> [AIM OF THE EXERCISE] An exact copy of the records is required, minus the pictures they hold.

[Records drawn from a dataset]
——————

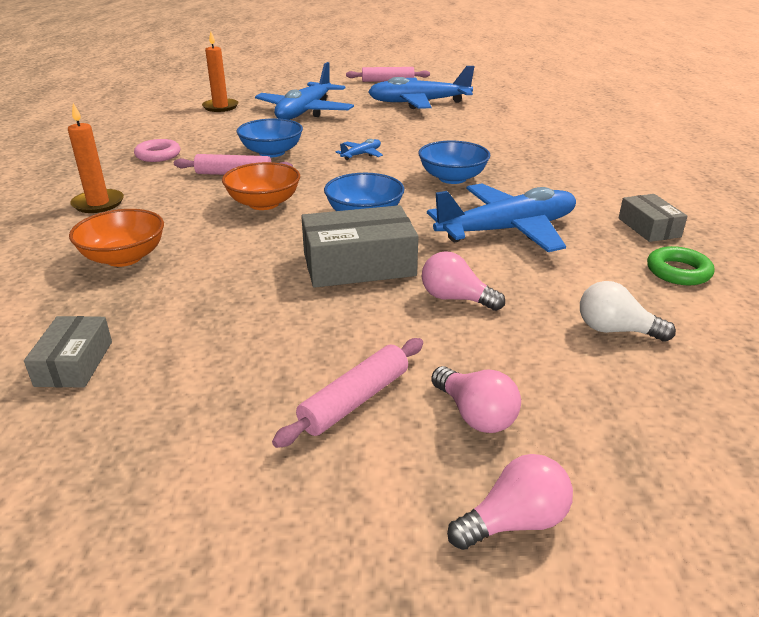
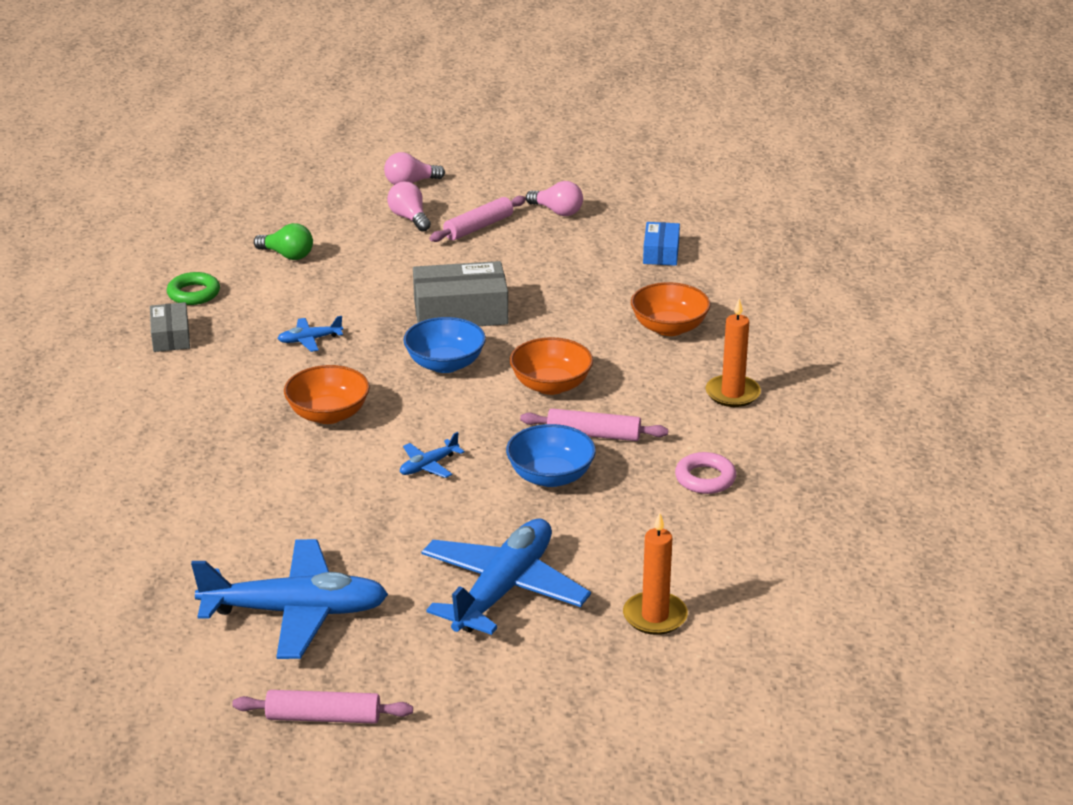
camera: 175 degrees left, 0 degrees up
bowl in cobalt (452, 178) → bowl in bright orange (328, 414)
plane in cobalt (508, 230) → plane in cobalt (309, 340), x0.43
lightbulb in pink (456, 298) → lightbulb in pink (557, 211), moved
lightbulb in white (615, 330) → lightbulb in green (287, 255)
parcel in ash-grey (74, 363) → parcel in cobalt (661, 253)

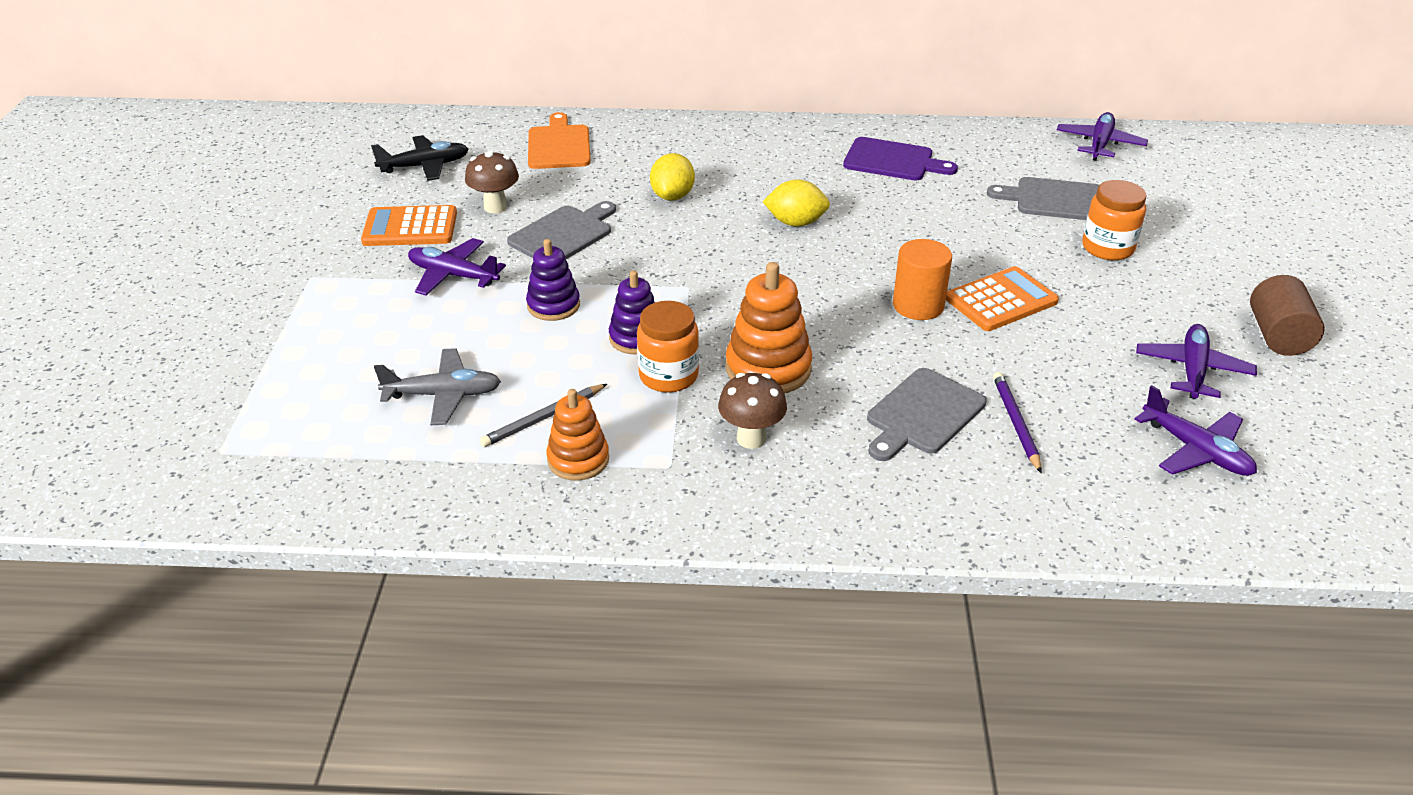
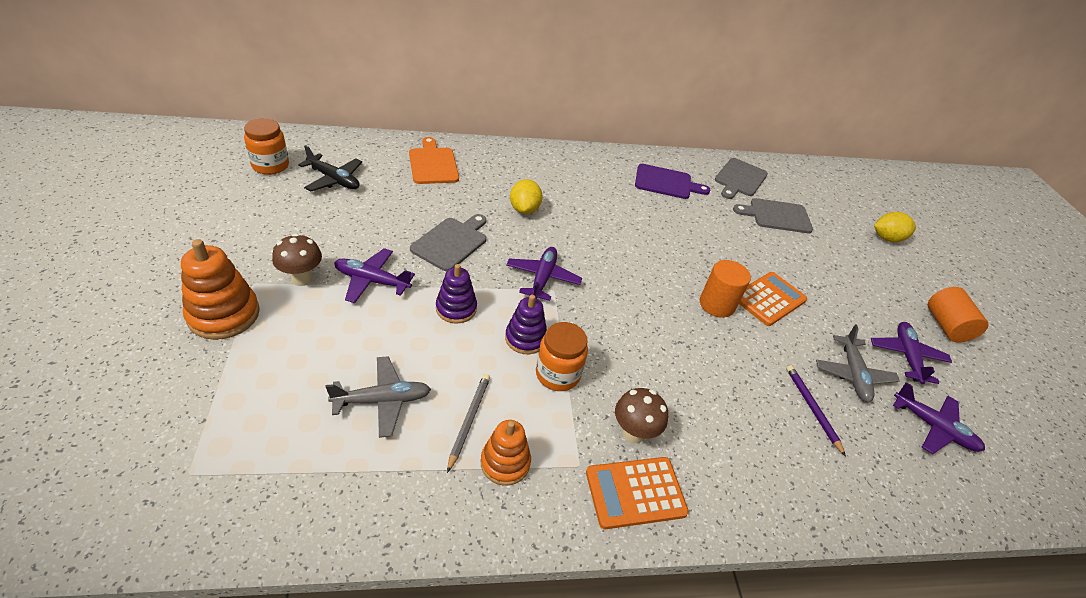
camera: 15 degrees left, 5 degrees up
plane in royal purple (1099, 144) → plane in royal purple (543, 278), moved
plane in black (425, 166) → plane in black (334, 180), 60 degrees clockwise
toadstool in russet (495, 207) → toadstool in russet (302, 279), moved
toy lemon in golden (795, 223) → toy lemon in golden (887, 238), moved
jam jar in bright orange (1107, 248) → jam jar in bright orange (270, 166), moved
calculator in bright orange (410, 227) → calculator in bright orange (635, 492), moved
stacking toy in bright orange (768, 368) → stacking toy in bright orange (224, 315), moved
cylinder in russet (1278, 336) → cylinder in bright orange (946, 326)
cutting board in ash-grey (923, 414) → cutting board in ash-grey (740, 179), moved
wooden pencil in ash-grey (543, 418) → wooden pencil in ash-grey (469, 421), 150 degrees clockwise
- → plane in ash-grey (853, 374)

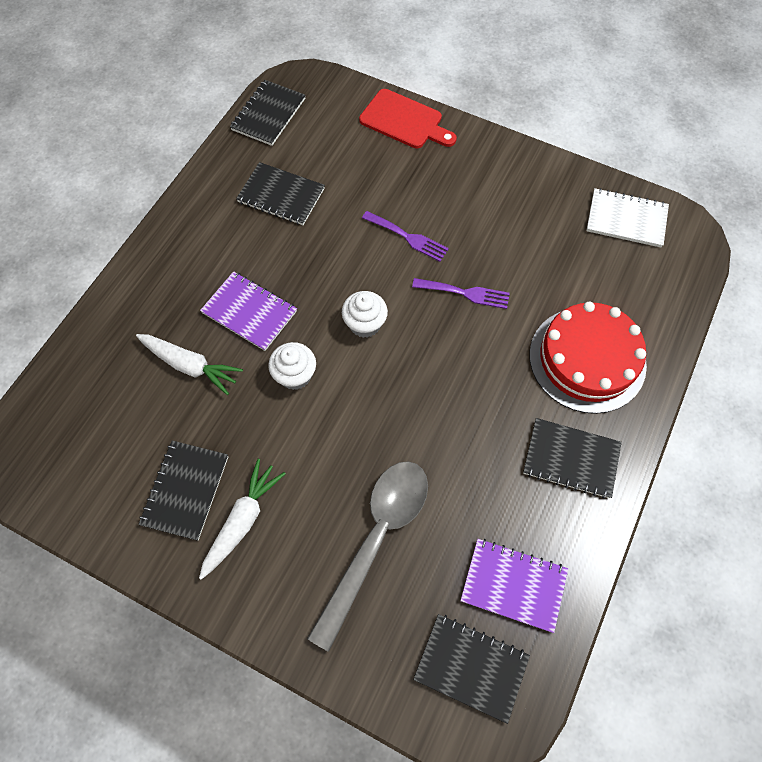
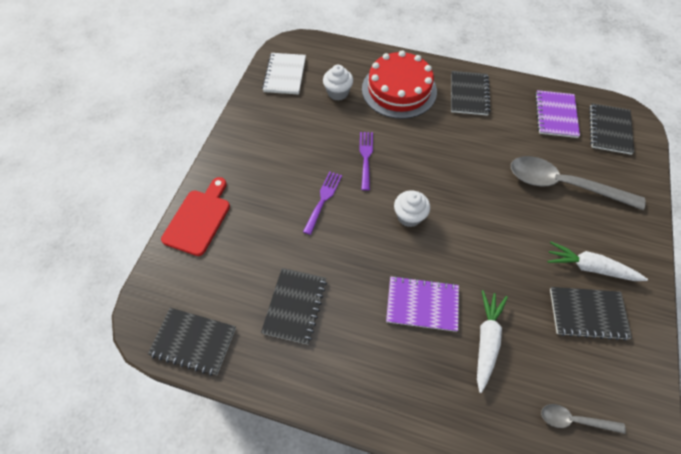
camera: 100 degrees left, 5 degrees down
exercise book in royal purple (249, 312) → exercise book in royal purple (422, 304), 75 degrees clockwise
fairy cake in white (295, 375) → fairy cake in white (338, 93), moved
- → teaspoon in ash-grey (574, 420)

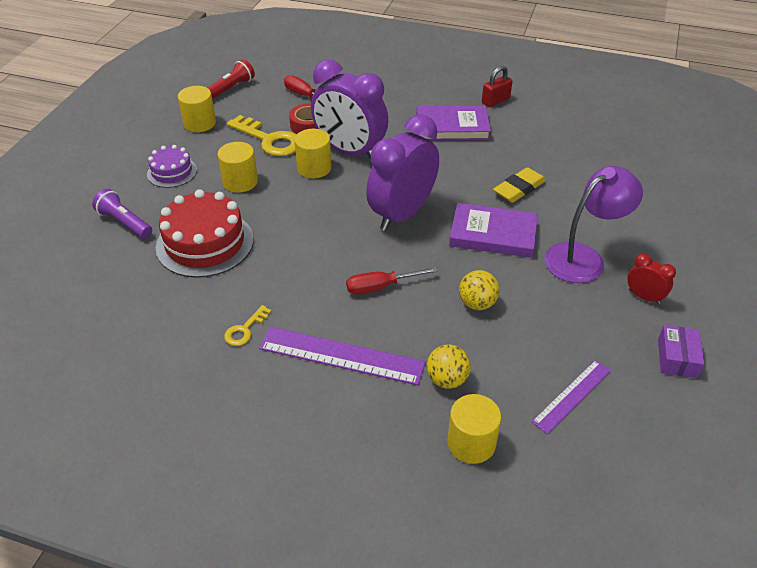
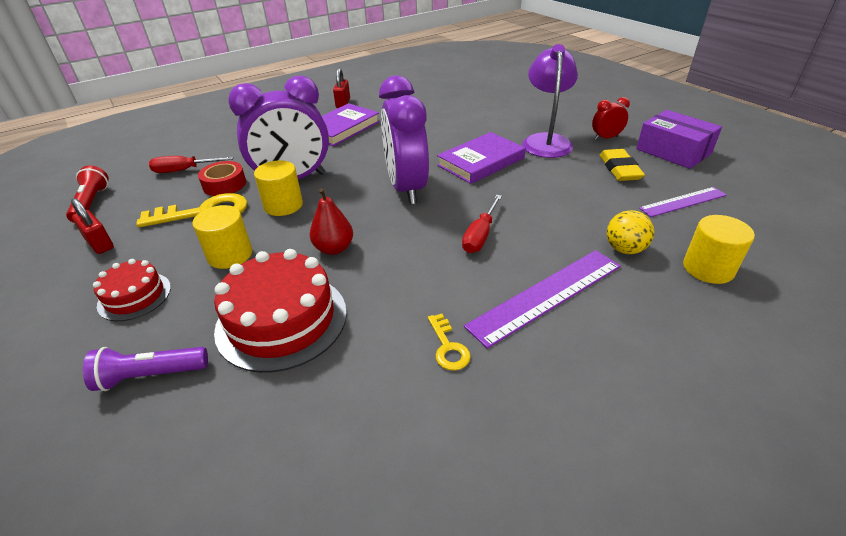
camera: 50 degrees left, 5 degrees down
cylinder in golden (199, 123) → lock in scarlet (100, 243)
cake in royal purple (172, 172) → cake in scarlet (134, 296)
pencil eraser in golden (519, 189) → pencil eraser in golden (619, 169), moved
ball in golden (477, 303) → -
parcel in royal purple (677, 358) → parcel in royal purple (673, 151), x1.63
ruler in royal purple (572, 396) → ruler in royal purple (683, 202), 75 degrees clockwise
- → toy pear in scarlet (334, 248)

——————

> [FINISHED EXERCISE]
camera: 175 degrees left, 0 degrees up
bowl in cobalt (452, 178) → bowl in bright orange (328, 414)
plane in cobalt (508, 230) → plane in cobalt (309, 340), x0.43
lightbulb in pink (456, 298) → lightbulb in pink (557, 211), moved
lightbulb in white (615, 330) → lightbulb in green (287, 255)
parcel in ash-grey (74, 363) → parcel in cobalt (661, 253)

camera: 15 degrees left, 5 degrees up
plane in royal purple (1099, 144) → plane in royal purple (543, 278), moved
plane in black (425, 166) → plane in black (334, 180), 60 degrees clockwise
toadstool in russet (495, 207) → toadstool in russet (302, 279), moved
toy lemon in golden (795, 223) → toy lemon in golden (887, 238), moved
jam jar in bright orange (1107, 248) → jam jar in bright orange (270, 166), moved
calculator in bright orange (410, 227) → calculator in bright orange (635, 492), moved
stacking toy in bright orange (768, 368) → stacking toy in bright orange (224, 315), moved
cylinder in russet (1278, 336) → cylinder in bright orange (946, 326)
cutting board in ash-grey (923, 414) → cutting board in ash-grey (740, 179), moved
wooden pencil in ash-grey (543, 418) → wooden pencil in ash-grey (469, 421), 150 degrees clockwise
- → plane in ash-grey (853, 374)

camera: 100 degrees left, 5 degrees down
exercise book in royal purple (249, 312) → exercise book in royal purple (422, 304), 75 degrees clockwise
fairy cake in white (295, 375) → fairy cake in white (338, 93), moved
- → teaspoon in ash-grey (574, 420)

camera: 50 degrees left, 5 degrees down
cylinder in golden (199, 123) → lock in scarlet (100, 243)
cake in royal purple (172, 172) → cake in scarlet (134, 296)
pencil eraser in golden (519, 189) → pencil eraser in golden (619, 169), moved
ball in golden (477, 303) → -
parcel in royal purple (677, 358) → parcel in royal purple (673, 151), x1.63
ruler in royal purple (572, 396) → ruler in royal purple (683, 202), 75 degrees clockwise
- → toy pear in scarlet (334, 248)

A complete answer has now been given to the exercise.